- **Exercise aim**: Write all of the entries out again exactly, but not the images.

[Given records — start]

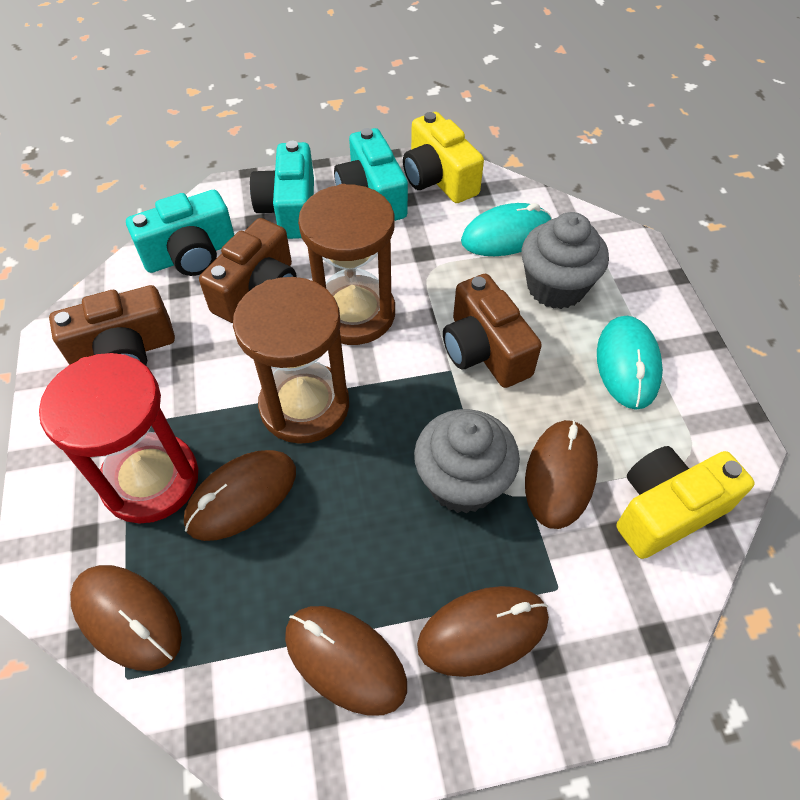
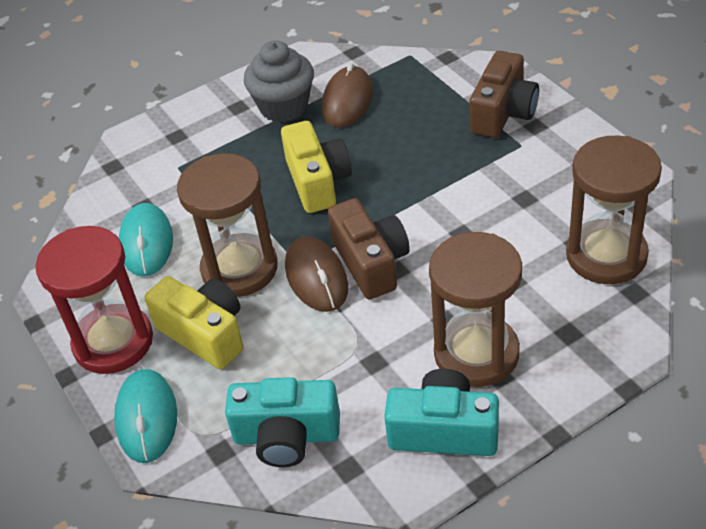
brown camera: 3 -> 2
brown hourglass: 2 -> 3
brown mouse: 5 -> 2
grey cupcake: 2 -> 1
turquoise camera: 3 -> 2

[Given records — finish]

- **Answer box**:
brown camera: 3 -> 2
brown hourglass: 2 -> 3
brown mouse: 5 -> 2
grey cupcake: 2 -> 1
turquoise camera: 3 -> 2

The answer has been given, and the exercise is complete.